> **Problem statement**
Lines with "DGND": copy each one from the listing below.

> **Exercise material**
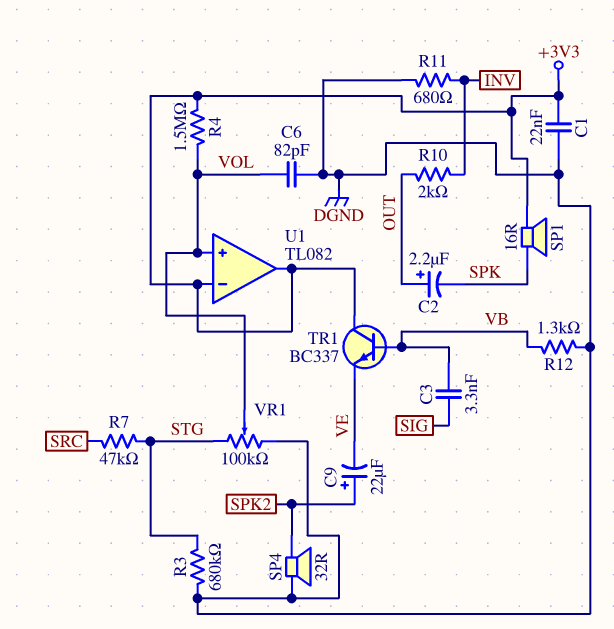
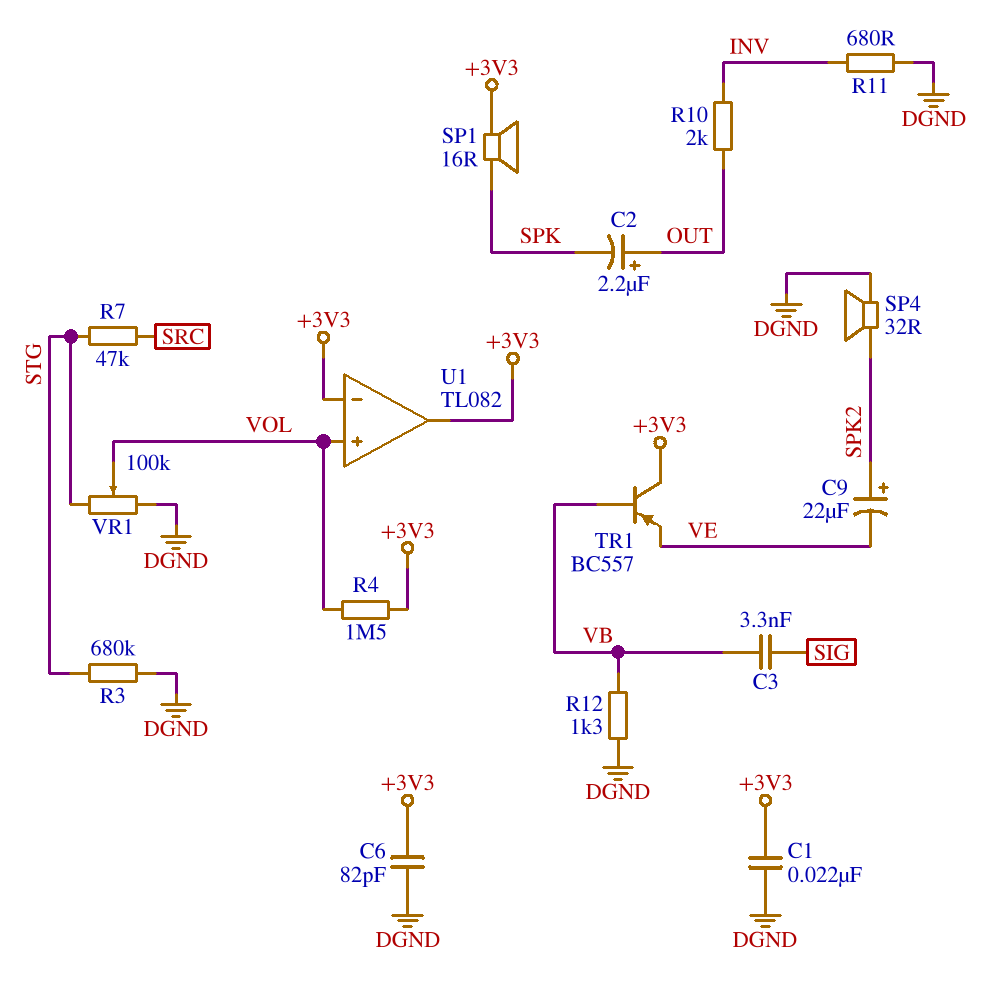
C6: 82pF (DGND, VOL) -> 82pF (+3V3, DGND)
TR1: NPN BC337 (B VB, C +3V3, E VE) -> PNP BC557 (B VB, C +3V3, E VE)

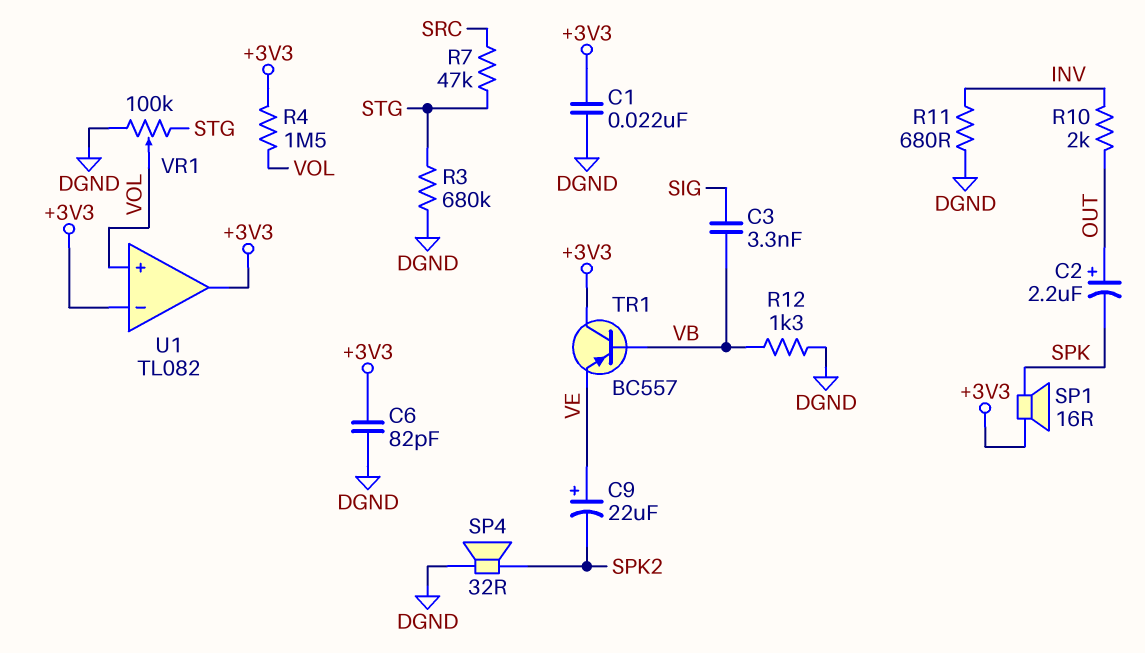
C9: 22uF (plus SPK2, minus VE) -> 22uF (plus VE, minus SPK2)

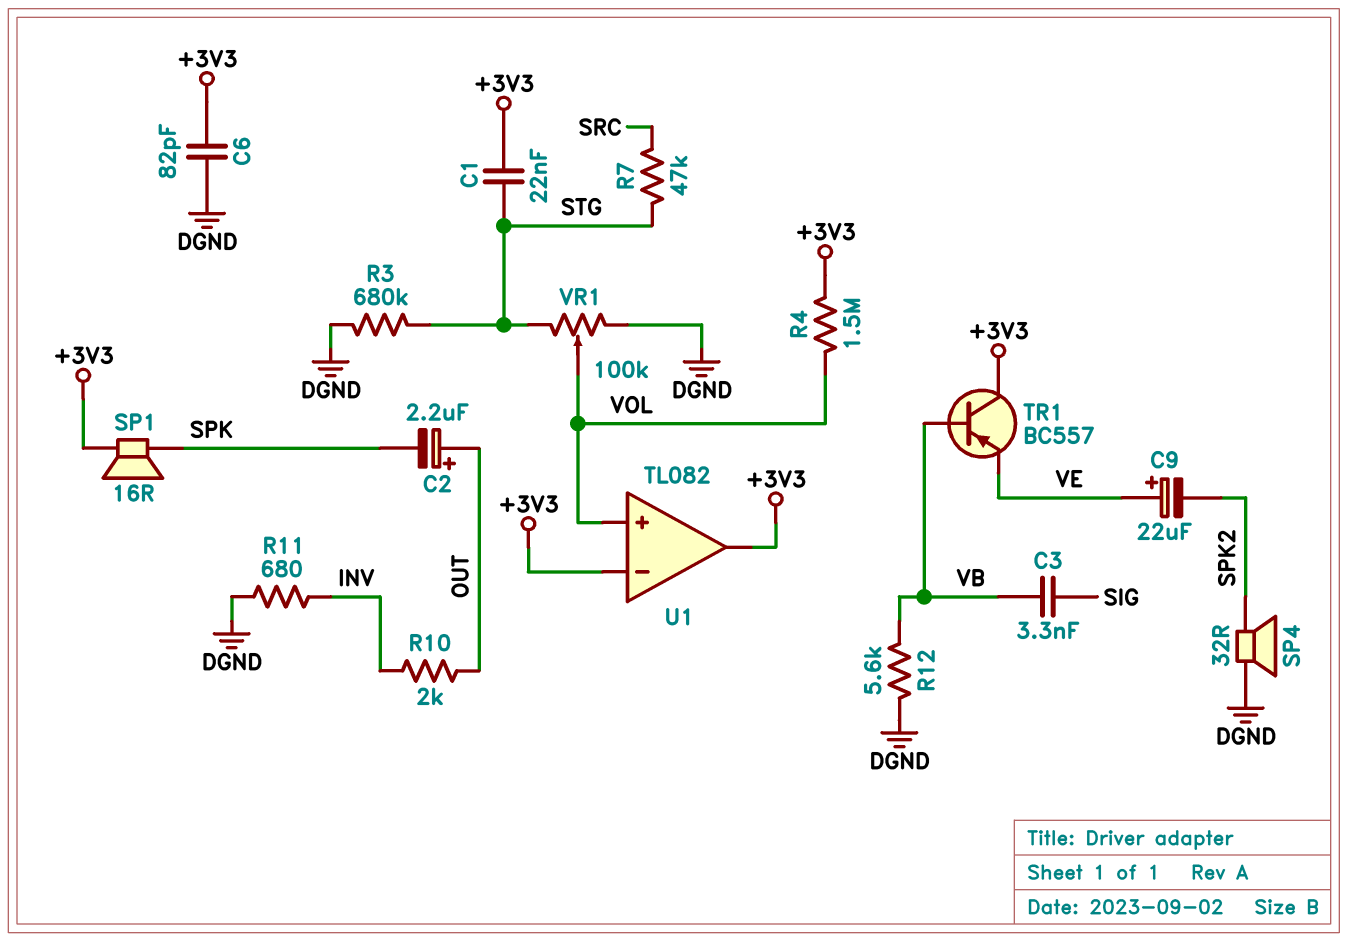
C1: 22nF (+3V3, DGND) -> 22nF (+3V3, STG)
R12: 1.3k (DGND, VB) -> 5.6k (DGND, VB)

> **Exercise answer**
C6: 82pF (DGND, VOL) -> 82pF (+3V3, DGND)
C1: 22nF (+3V3, DGND) -> 22nF (+3V3, STG)
R12: 1.3k (DGND, VB) -> 5.6k (DGND, VB)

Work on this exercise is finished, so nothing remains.